====== SUPPLIED ENTRIES ======
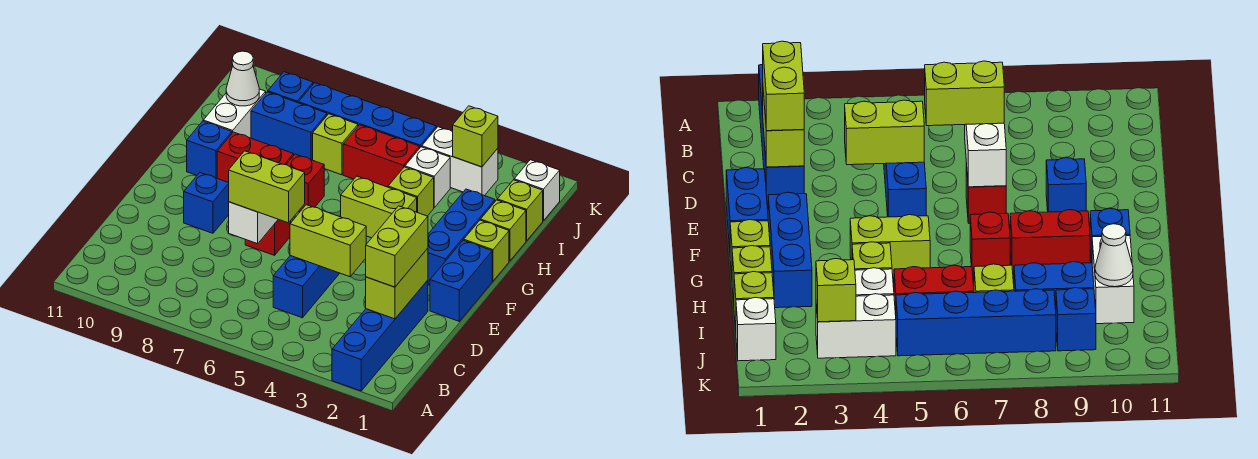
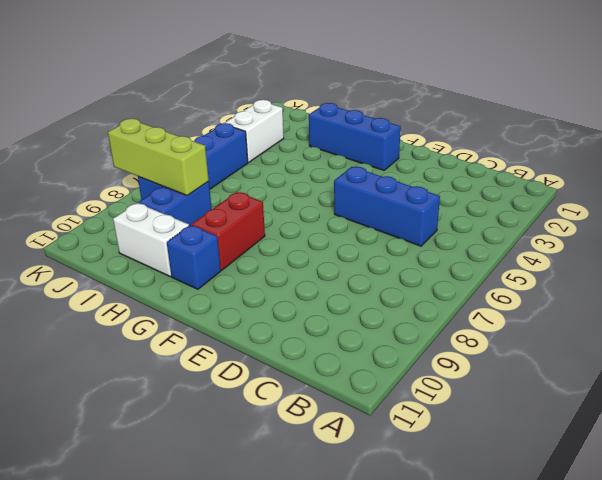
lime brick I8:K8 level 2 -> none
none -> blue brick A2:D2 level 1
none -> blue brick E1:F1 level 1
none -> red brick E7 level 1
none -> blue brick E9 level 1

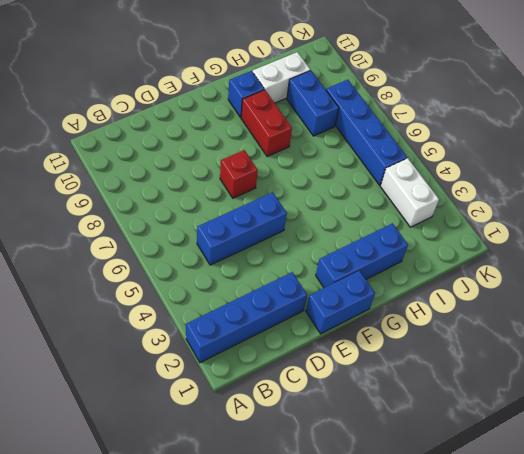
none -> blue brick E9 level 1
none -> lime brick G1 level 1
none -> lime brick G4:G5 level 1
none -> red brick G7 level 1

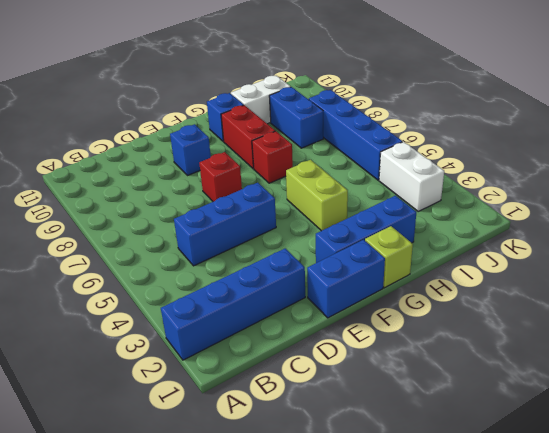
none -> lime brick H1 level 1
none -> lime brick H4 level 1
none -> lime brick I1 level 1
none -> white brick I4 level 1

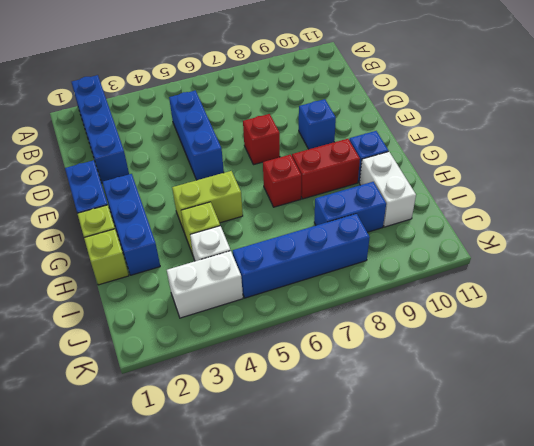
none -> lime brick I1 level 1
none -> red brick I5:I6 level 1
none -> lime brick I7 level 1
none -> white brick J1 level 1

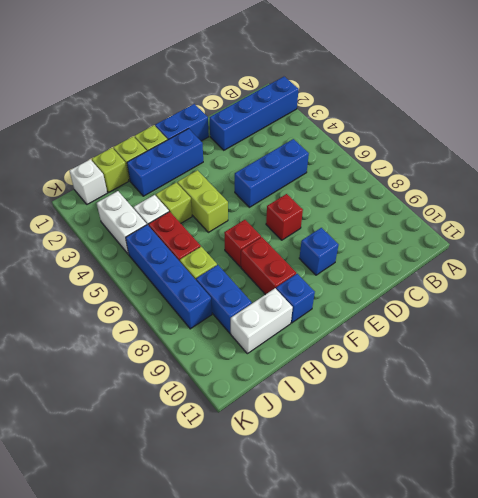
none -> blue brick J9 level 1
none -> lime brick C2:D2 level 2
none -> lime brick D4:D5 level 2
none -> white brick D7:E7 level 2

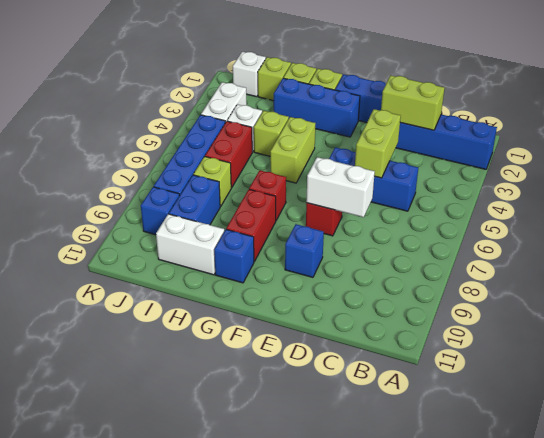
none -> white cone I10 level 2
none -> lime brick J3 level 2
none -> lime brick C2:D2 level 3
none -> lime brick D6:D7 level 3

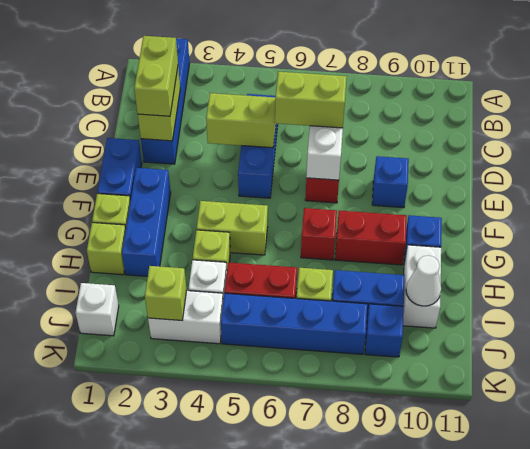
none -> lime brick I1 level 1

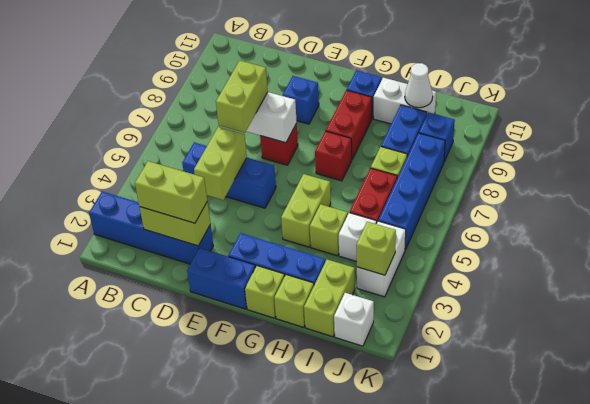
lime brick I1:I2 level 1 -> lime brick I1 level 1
======
====== SUPPLIED ENTRIES ======
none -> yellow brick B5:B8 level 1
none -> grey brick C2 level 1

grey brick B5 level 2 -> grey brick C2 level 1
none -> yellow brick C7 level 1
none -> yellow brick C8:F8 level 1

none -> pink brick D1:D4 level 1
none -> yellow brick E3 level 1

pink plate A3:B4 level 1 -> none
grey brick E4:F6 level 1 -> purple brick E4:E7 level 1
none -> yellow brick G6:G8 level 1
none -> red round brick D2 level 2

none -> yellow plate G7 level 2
======
====== SUPPLIED ENTRIES ======
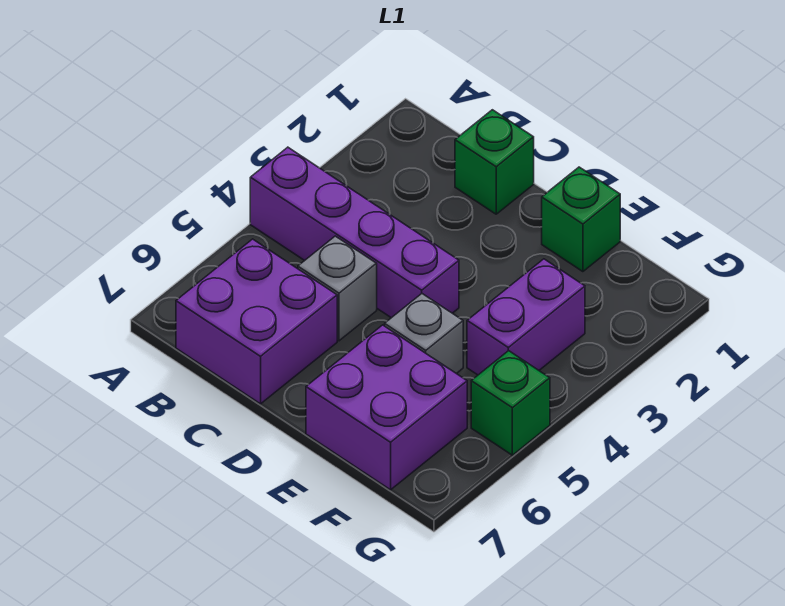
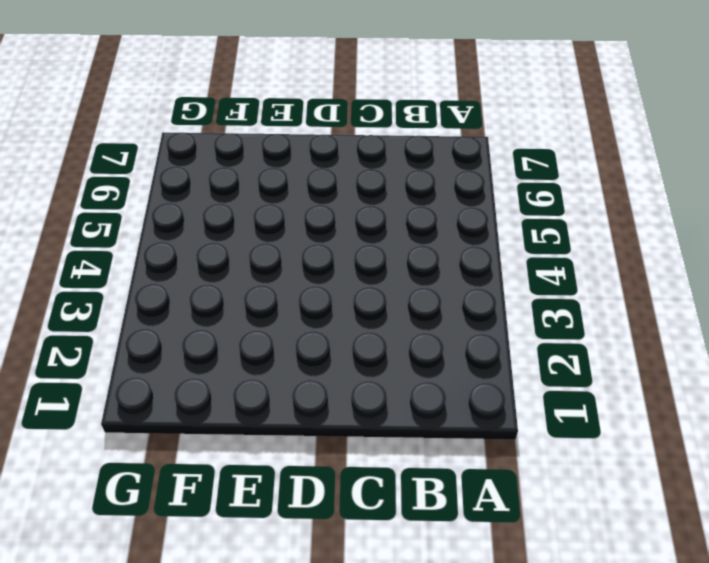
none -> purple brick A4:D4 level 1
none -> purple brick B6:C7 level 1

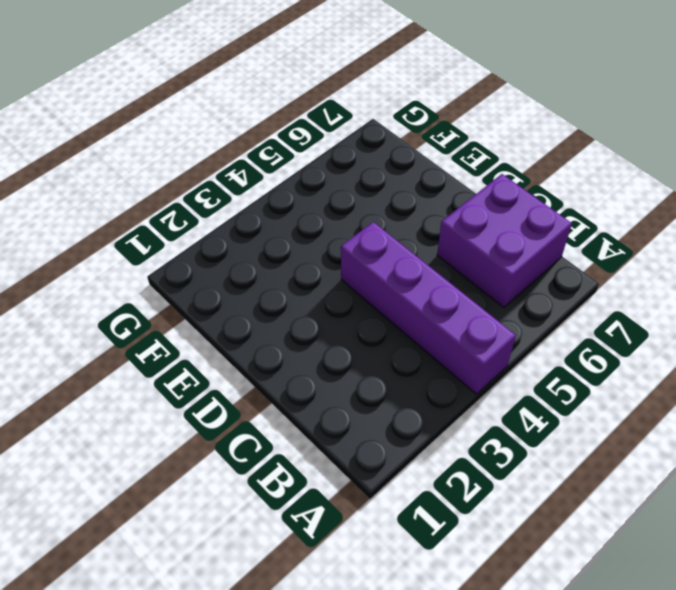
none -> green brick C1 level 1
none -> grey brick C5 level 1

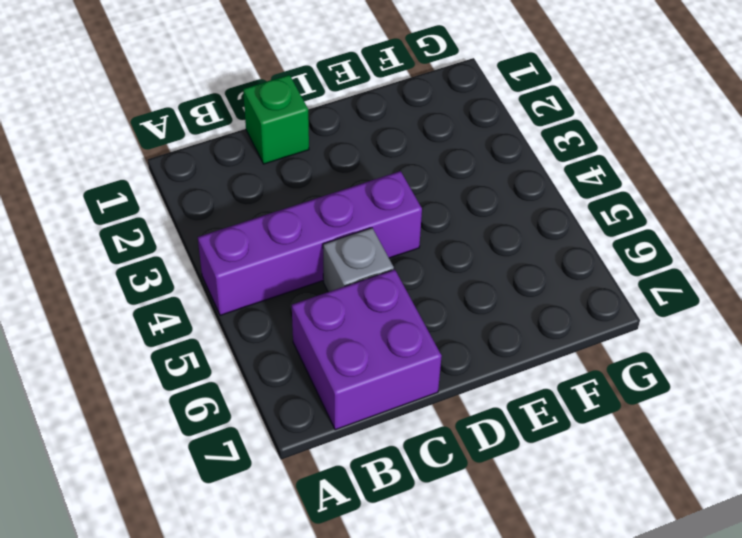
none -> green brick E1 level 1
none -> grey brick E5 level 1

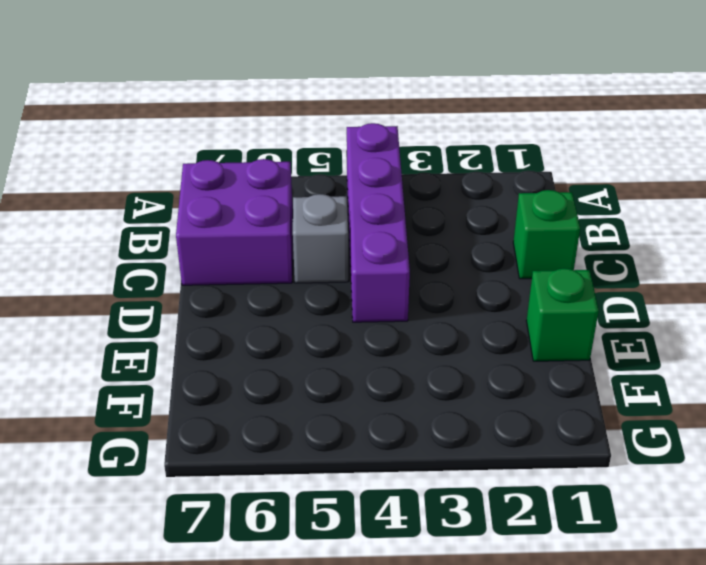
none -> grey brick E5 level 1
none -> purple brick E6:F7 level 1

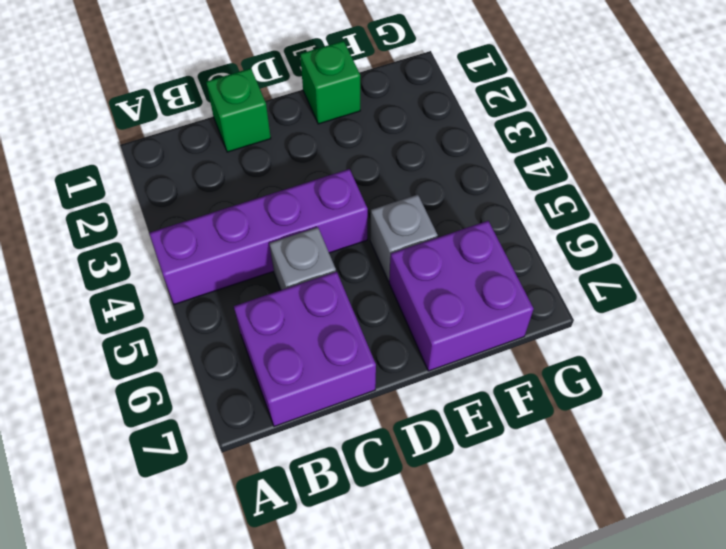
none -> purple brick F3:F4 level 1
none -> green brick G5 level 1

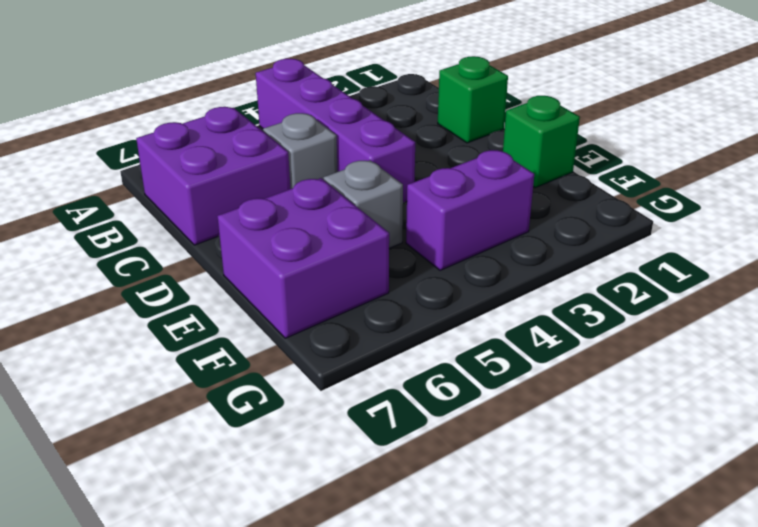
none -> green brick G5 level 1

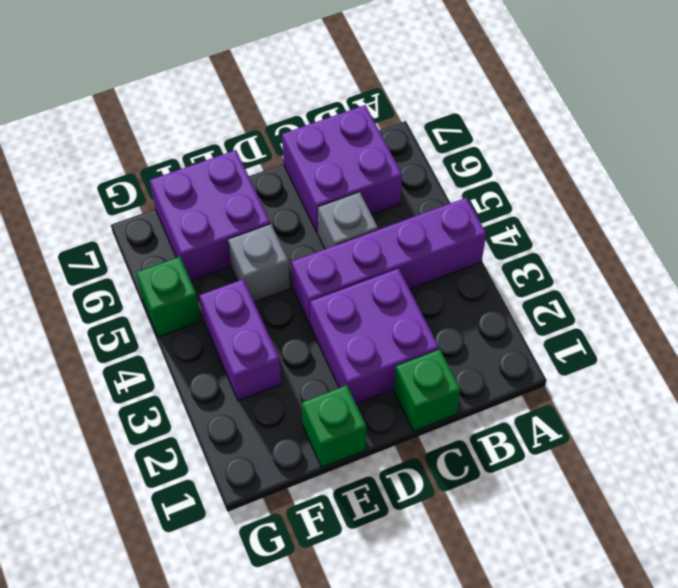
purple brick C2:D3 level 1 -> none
======
All lines above from the one with "none -> yellow brick C7 level 1" to the one with "none -> yellow plate G7 level 2", inclusive, should be copied exactly, and no other lines.

none -> yellow brick C7 level 1
none -> yellow brick C8:F8 level 1

none -> pink brick D1:D4 level 1
none -> yellow brick E3 level 1

pink plate A3:B4 level 1 -> none
grey brick E4:F6 level 1 -> purple brick E4:E7 level 1
none -> yellow brick G6:G8 level 1
none -> red round brick D2 level 2

none -> yellow plate G7 level 2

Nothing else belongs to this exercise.